• **REQUIRED ACTION**: The reply should match the listing below character for character, except that no image is carried over.

• **DATA SECTION**:
[Start of Attachment]
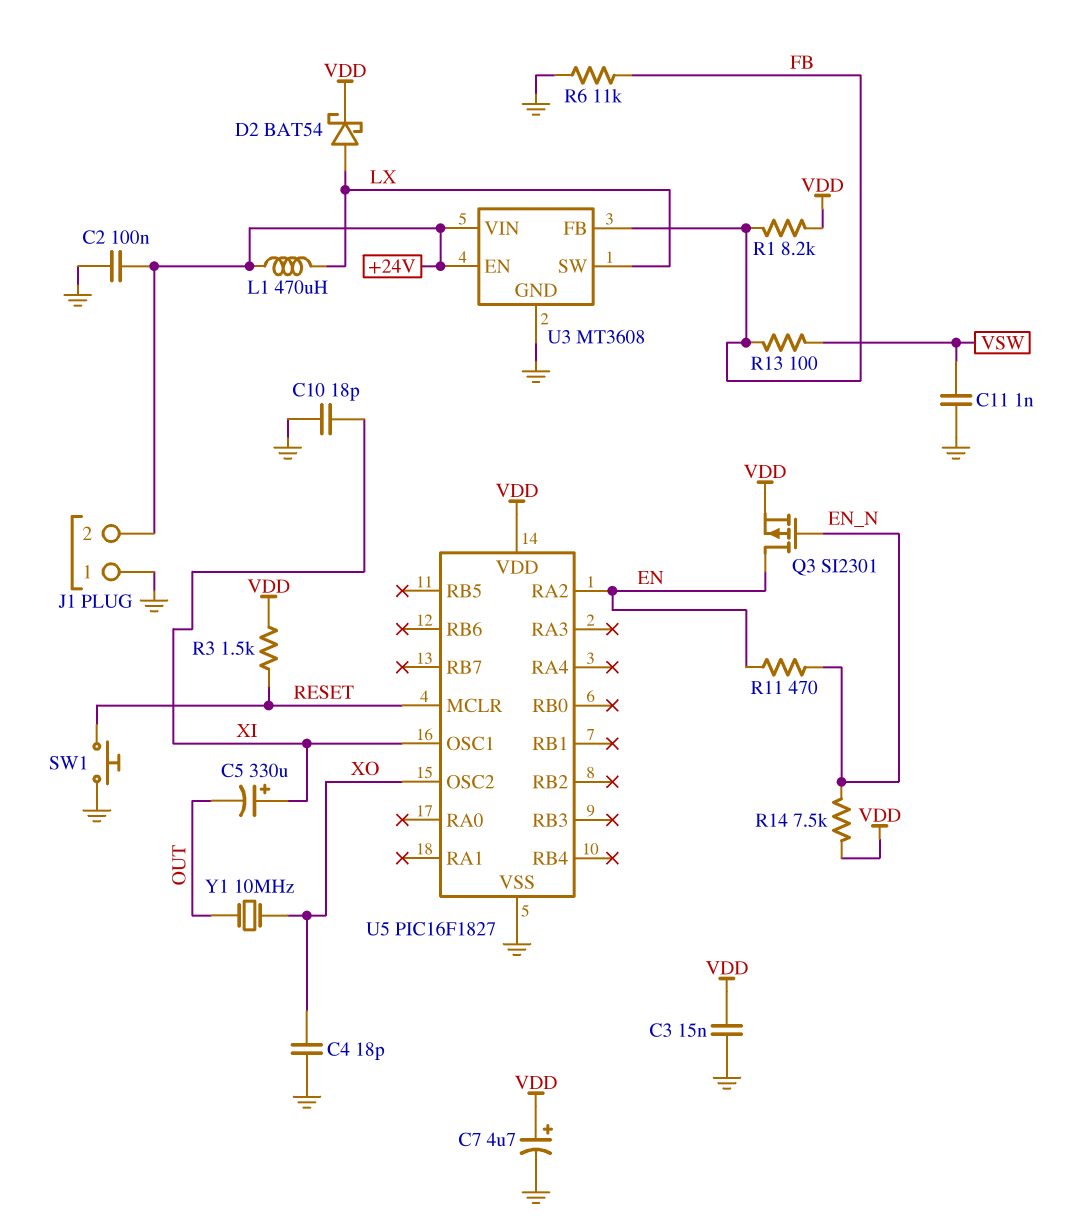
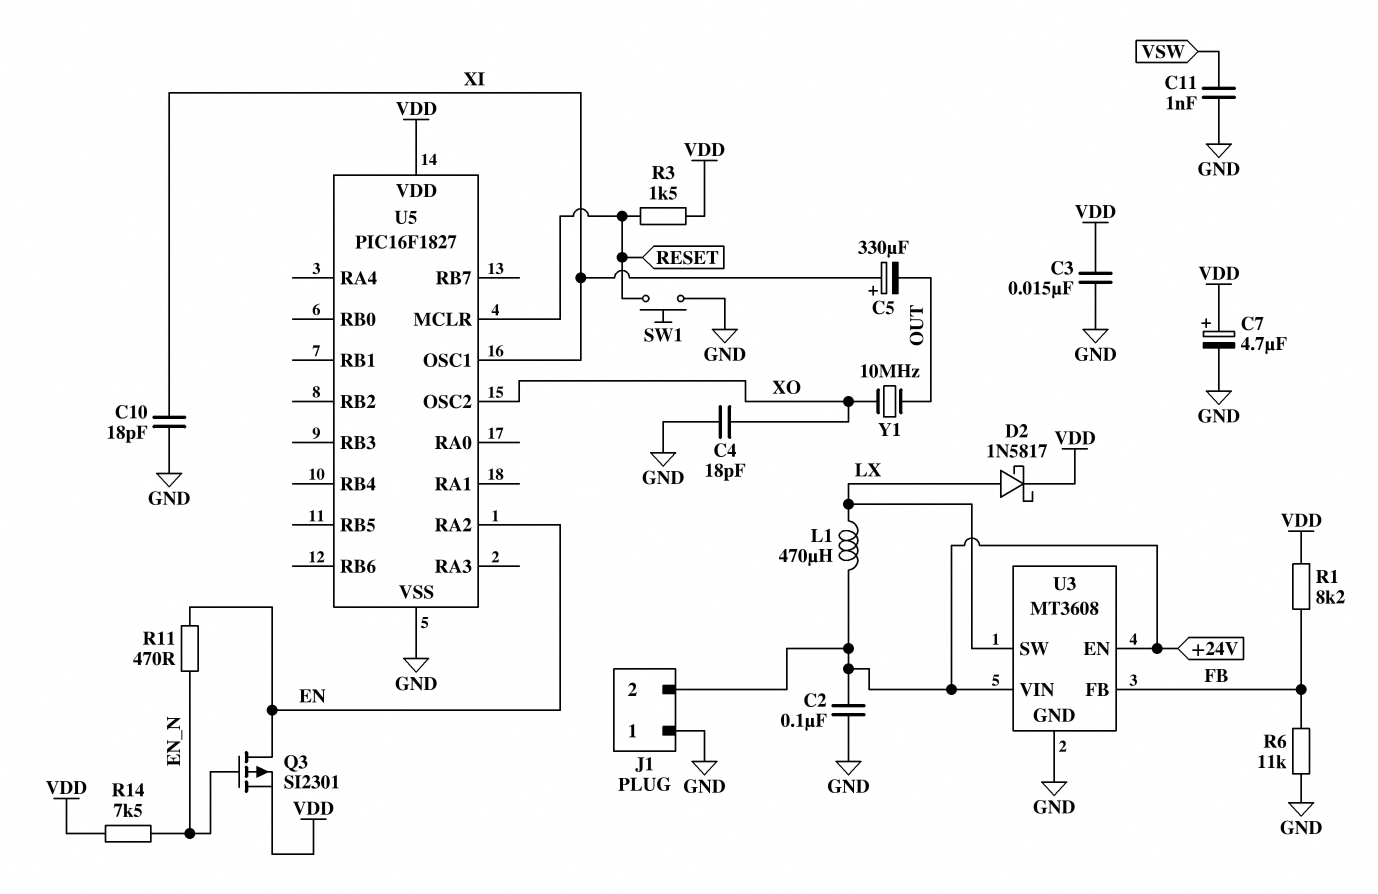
D2: schottky BAT54 (A LX, K VDD) -> schottky 1N5817 (A LX, K VDD)
R13: 100 (FB, VSW) -> none

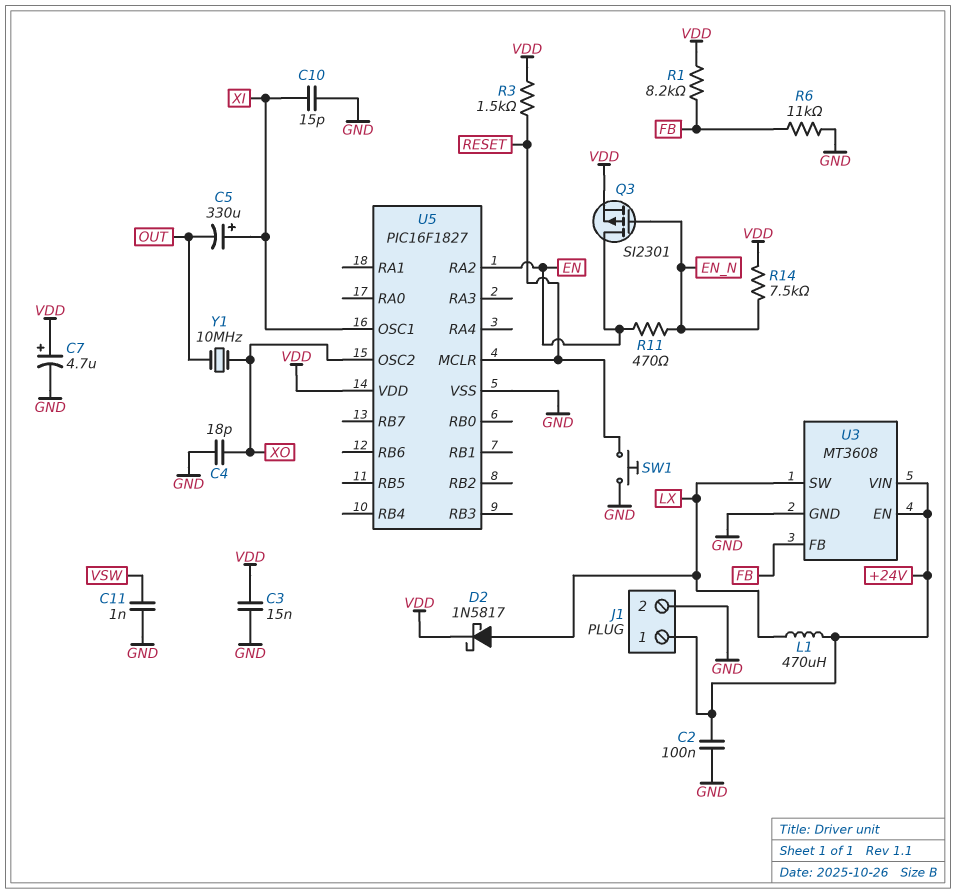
C10: 18pF (GND, XI) -> 15pF (GND, XI)
J1 pin 1: GND -> +24V
J1 pin 2: +24V -> GND

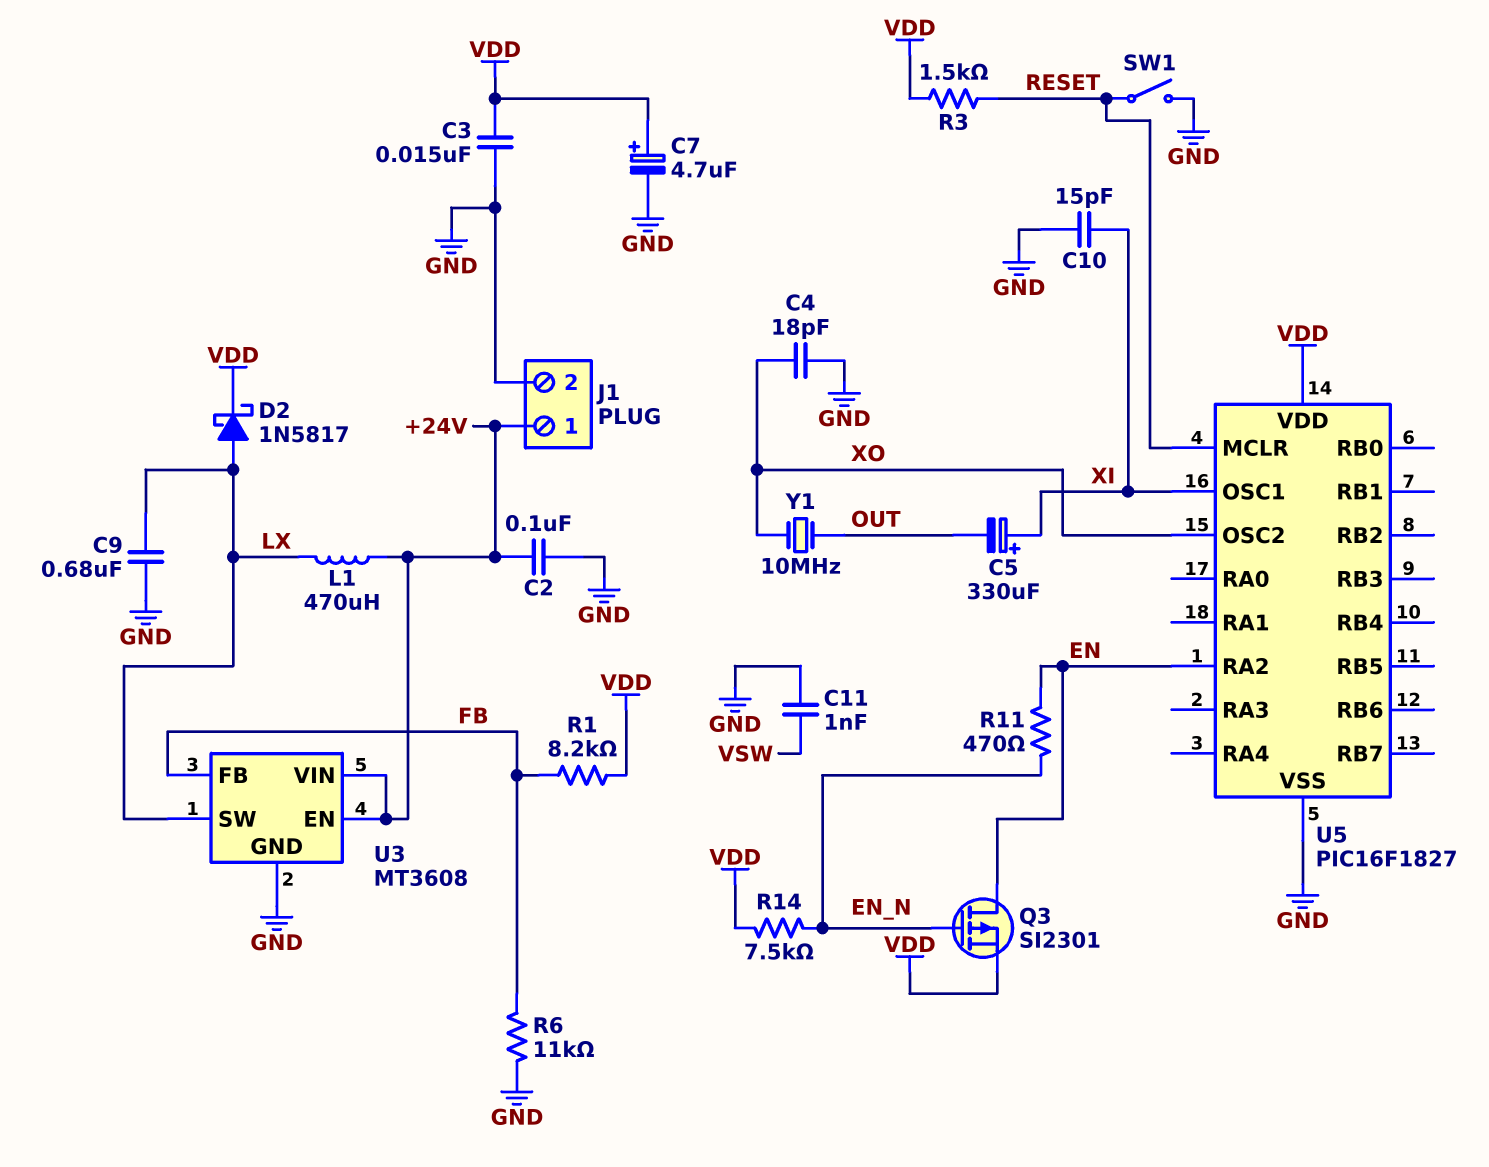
C9: none -> 680nF (GND, LX)
SW1: button (GND, RESET) -> switch (GND, RESET)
[End of Attachment]
• **REPLY**:
D2: schottky BAT54 (A LX, K VDD) -> schottky 1N5817 (A LX, K VDD)
R13: 100 (FB, VSW) -> none

C10: 18pF (GND, XI) -> 15pF (GND, XI)
J1 pin 1: GND -> +24V
J1 pin 2: +24V -> GND

C9: none -> 680nF (GND, LX)
SW1: button (GND, RESET) -> switch (GND, RESET)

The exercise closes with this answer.